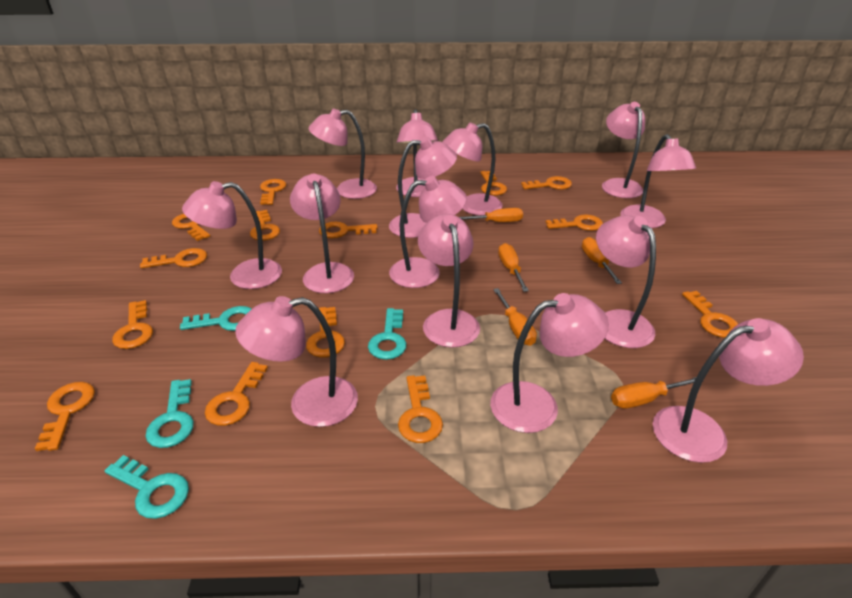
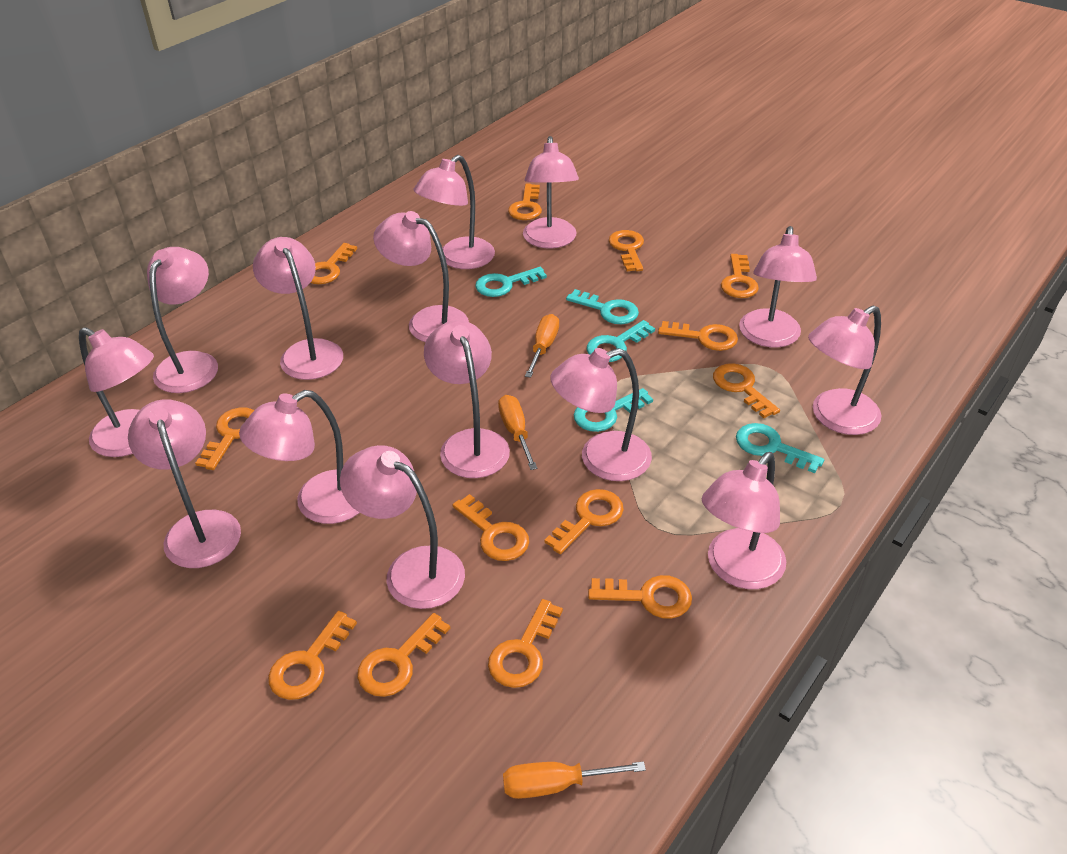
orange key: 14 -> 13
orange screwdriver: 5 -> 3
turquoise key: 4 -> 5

########################################

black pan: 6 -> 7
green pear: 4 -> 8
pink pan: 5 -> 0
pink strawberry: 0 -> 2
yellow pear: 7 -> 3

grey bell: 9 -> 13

########################################

### Exercise requirements
Read the data above and pull out each line that holds the string "orange".

### Expected output
orange key: 14 -> 13
orange screwdriver: 5 -> 3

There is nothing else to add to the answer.